__EXERCISE DETAILS__:
I need the records below restated word for word, without their pictures.
··· RECORDED DATA ···
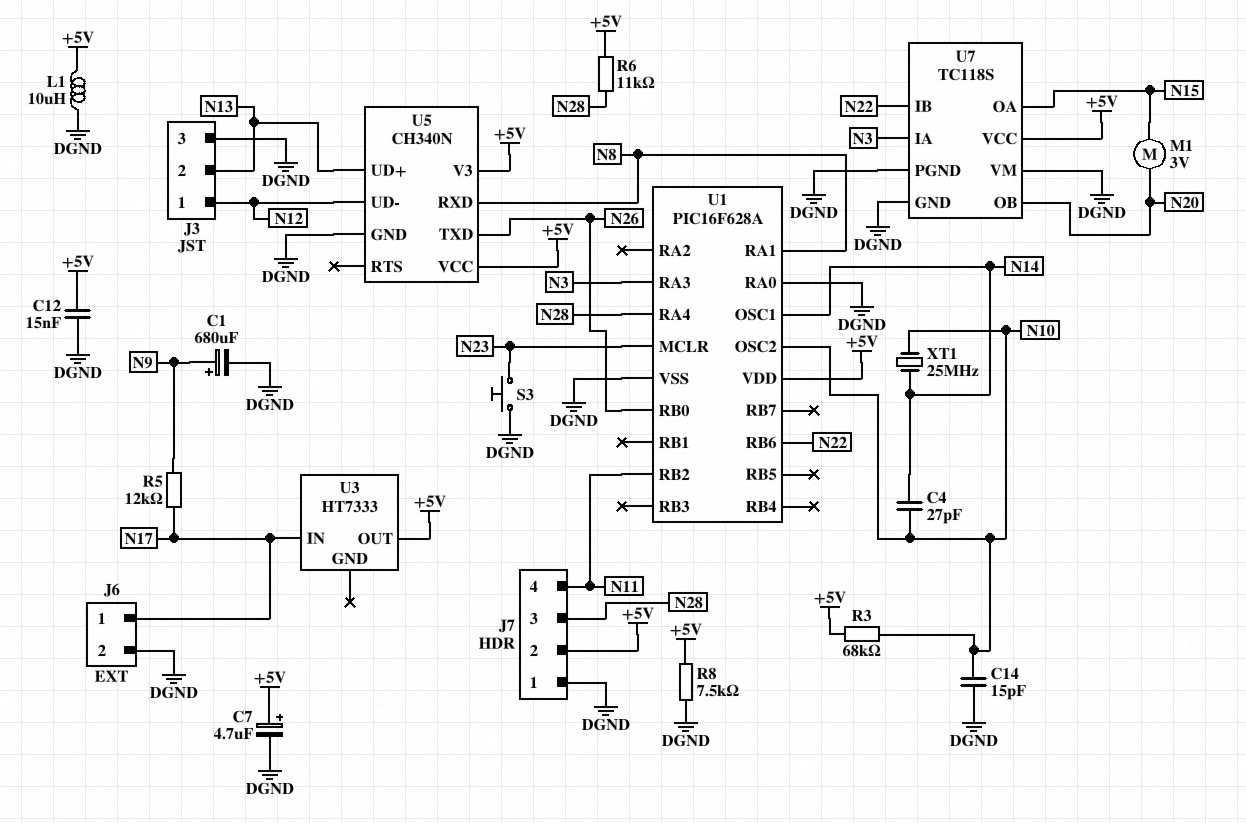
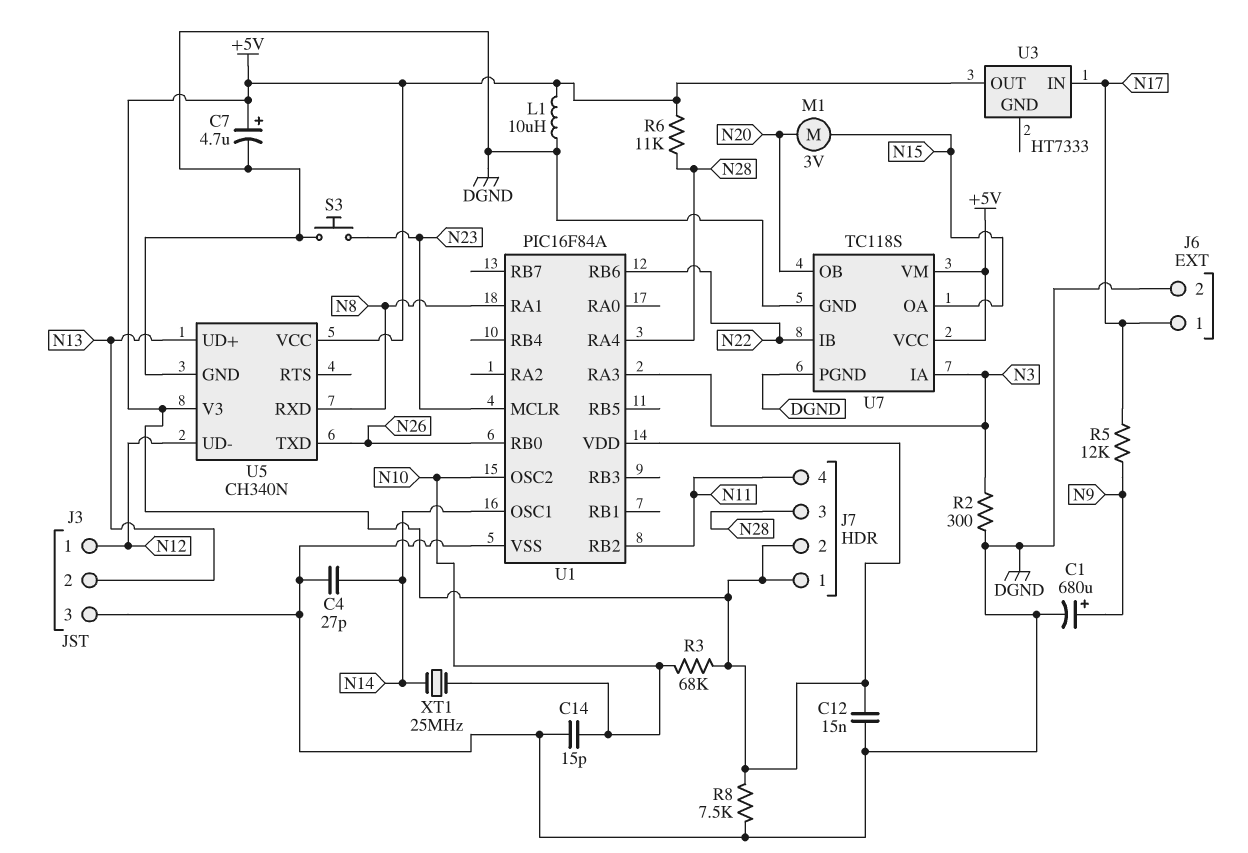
C4: 27pF (N10, N14) -> 27pF (DGND, N14)
J7 pin 1: DGND -> +5V
R2: none -> 300 (DGND, N3)
U1: PIC16F628A -> PIC16F84A
U1 pin RA0: DGND -> none
U7 pin VM: DGND -> +5V

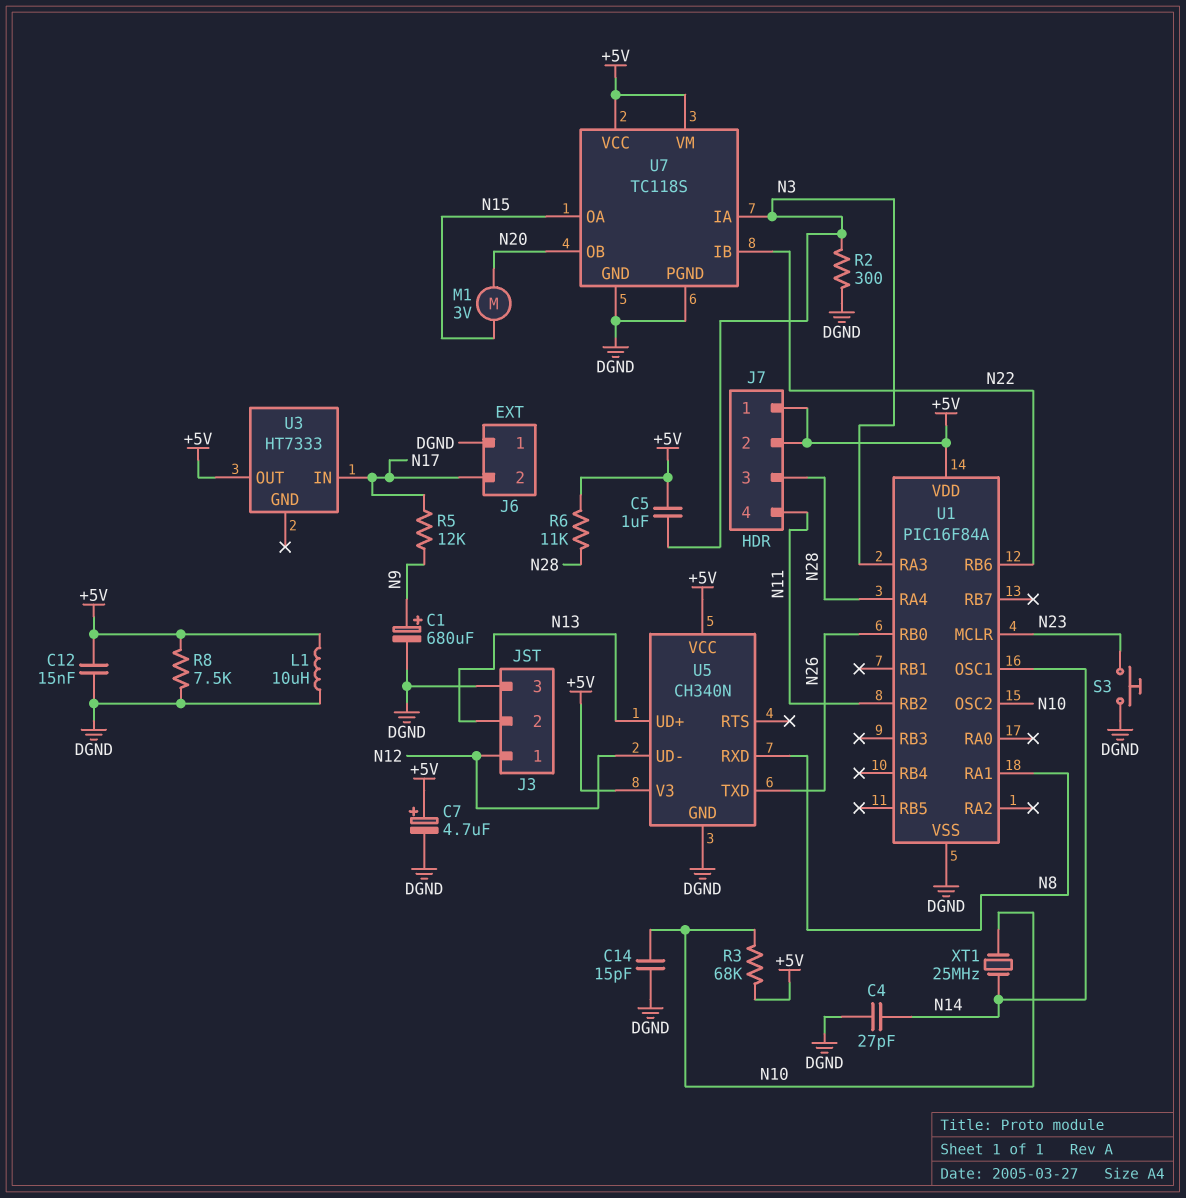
C5: none -> 1uF (+5V, N3)
J6 pin 1: N17 -> DGND
J6 pin 2: DGND -> N17

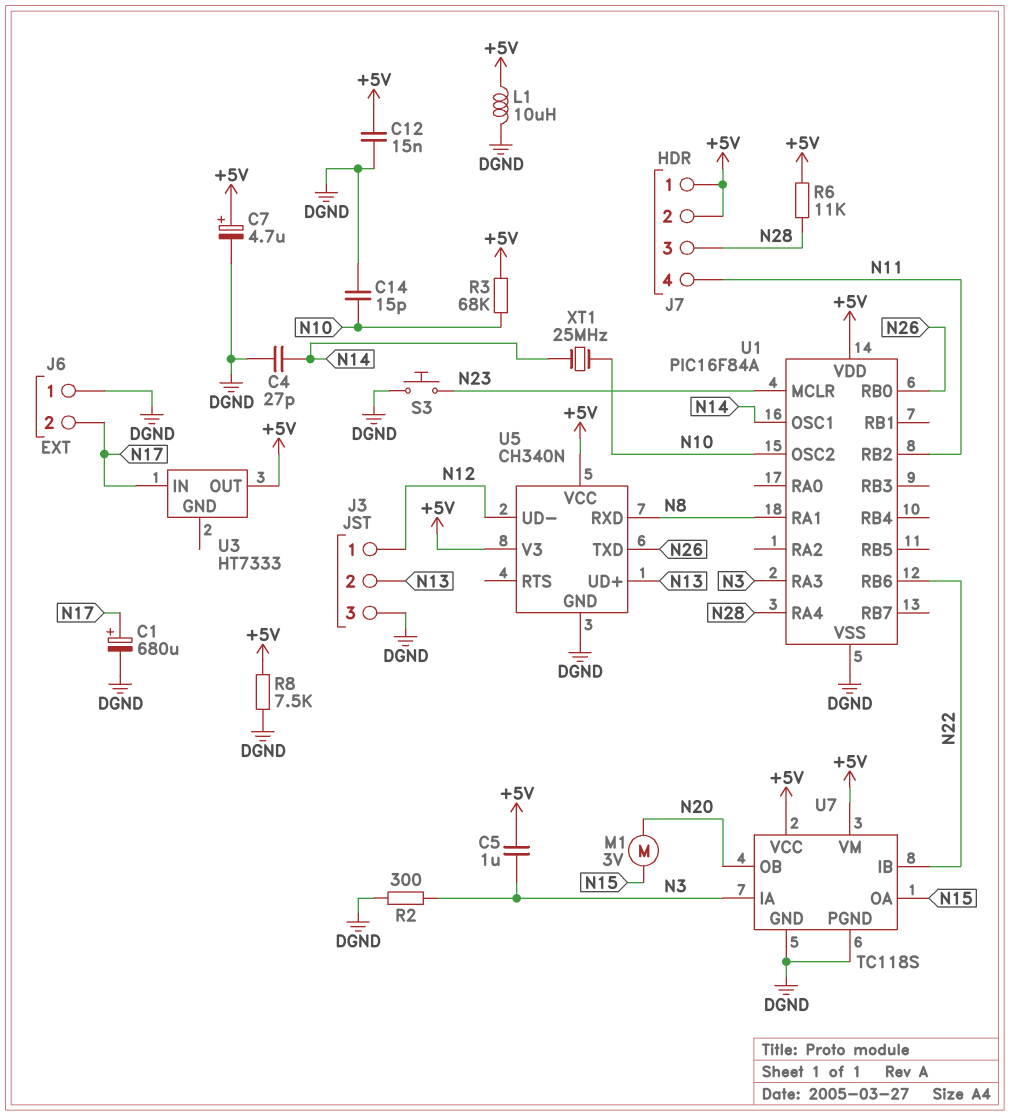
C1: 680uF (plus N9, minus DGND) -> 680uF (plus N17, minus DGND)
R5: 12k (N9, N17) -> none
···
__SOLUTION TO THIS PROBLEM__:
C4: 27pF (N10, N14) -> 27pF (DGND, N14)
J7 pin 1: DGND -> +5V
R2: none -> 300 (DGND, N3)
U1: PIC16F628A -> PIC16F84A
U1 pin RA0: DGND -> none
U7 pin VM: DGND -> +5V

C5: none -> 1uF (+5V, N3)
J6 pin 1: N17 -> DGND
J6 pin 2: DGND -> N17

C1: 680uF (plus N9, minus DGND) -> 680uF (plus N17, minus DGND)
R5: 12k (N9, N17) -> none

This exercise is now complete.